■ **WHAT YOU NEED TO DO**: For the entries that follow, restate word for word the line containing "white brick C7 level", the line containing "none -> orange brick H1 level 1", and every line that lies between them.

■ **LISTED RECORDS**:

--- START ---

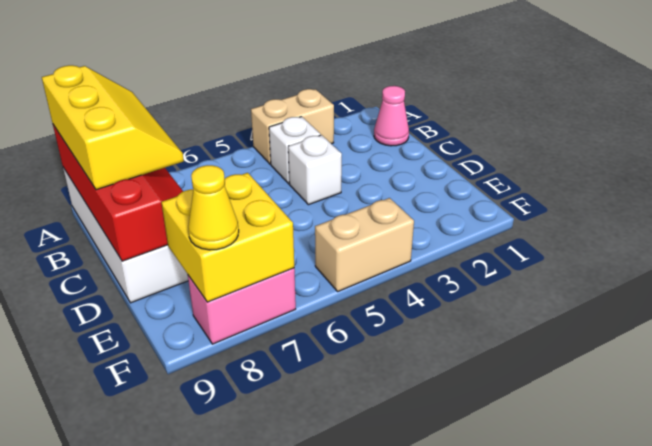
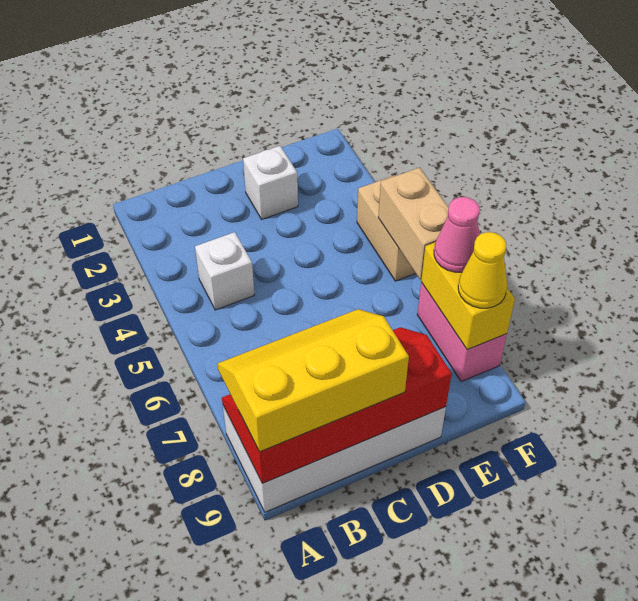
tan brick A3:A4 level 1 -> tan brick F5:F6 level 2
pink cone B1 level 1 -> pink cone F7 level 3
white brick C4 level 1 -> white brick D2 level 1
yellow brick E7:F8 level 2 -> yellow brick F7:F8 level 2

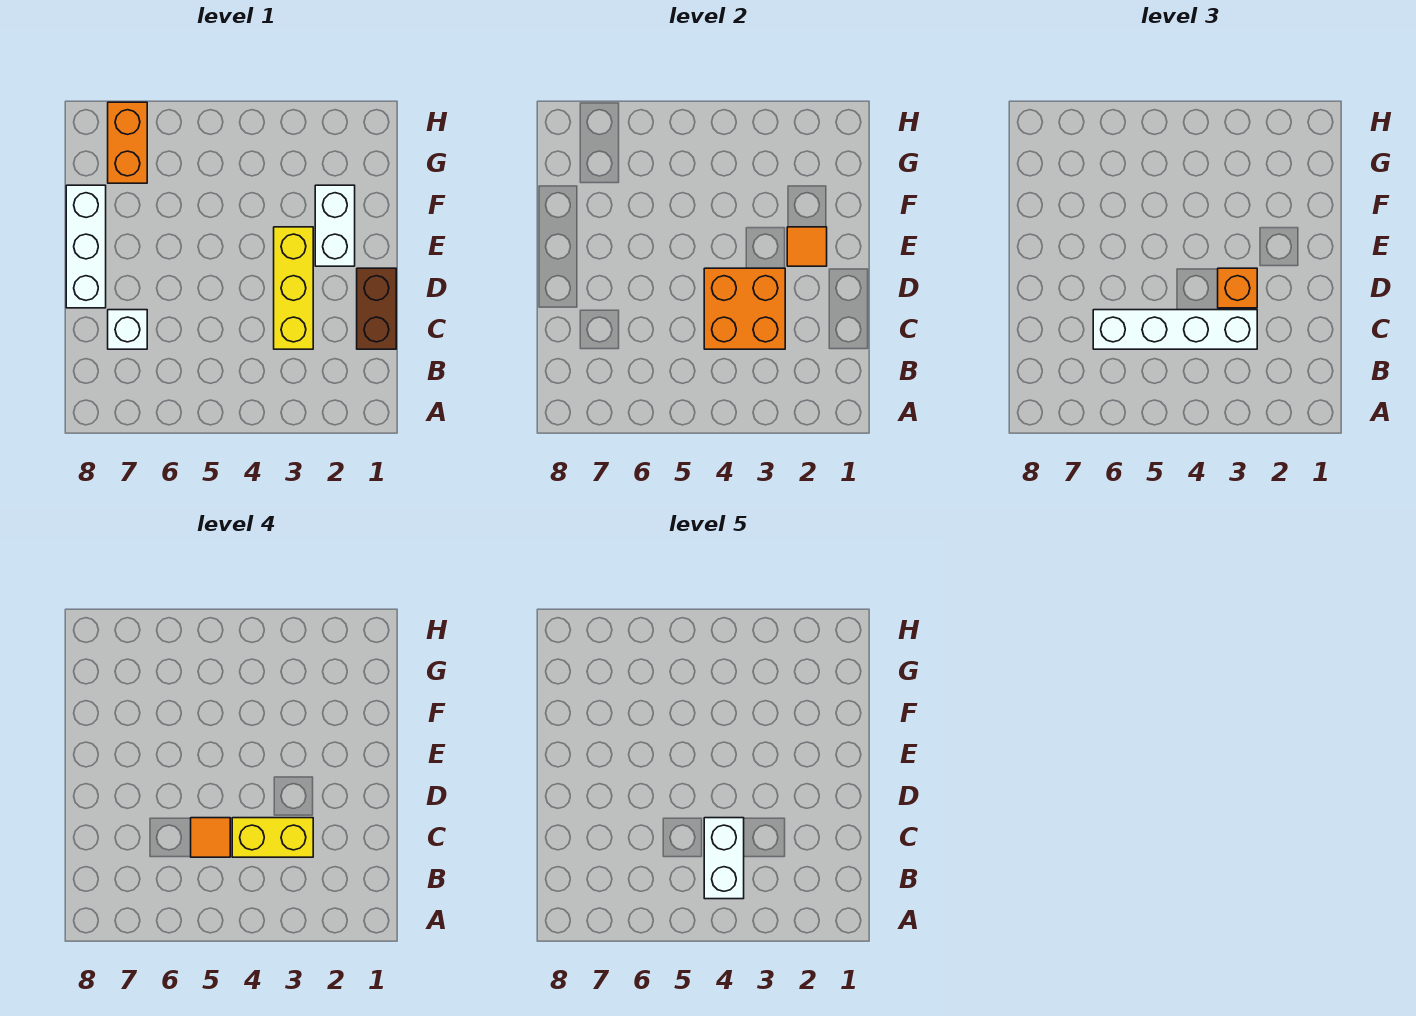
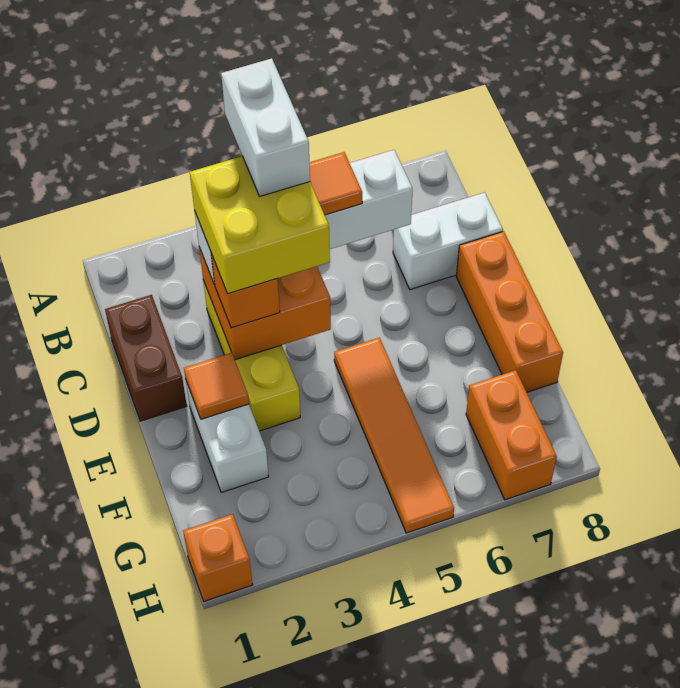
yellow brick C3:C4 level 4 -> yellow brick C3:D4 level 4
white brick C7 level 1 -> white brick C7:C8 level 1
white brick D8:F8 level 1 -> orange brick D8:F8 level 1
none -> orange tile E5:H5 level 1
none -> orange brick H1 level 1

--- END ---
--- START ---

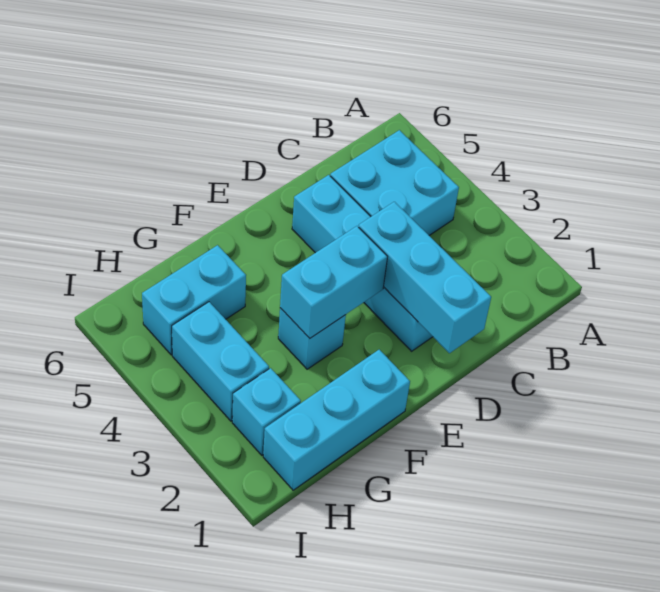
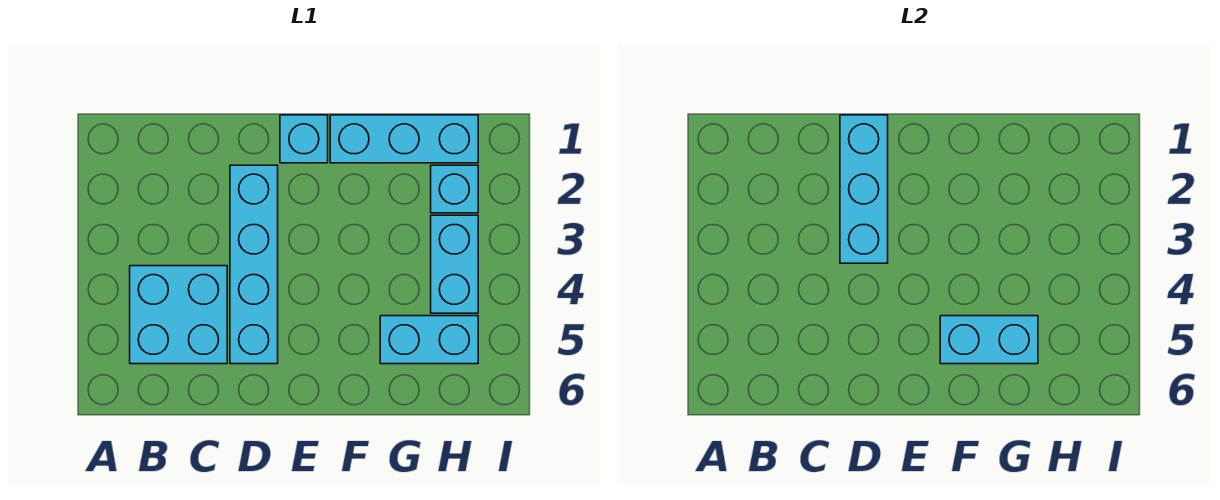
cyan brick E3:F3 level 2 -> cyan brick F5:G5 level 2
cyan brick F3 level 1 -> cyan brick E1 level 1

--- END ---

■ **YOUR SOLUTION**:
white brick C7 level 1 -> white brick C7:C8 level 1
white brick D8:F8 level 1 -> orange brick D8:F8 level 1
none -> orange tile E5:H5 level 1
none -> orange brick H1 level 1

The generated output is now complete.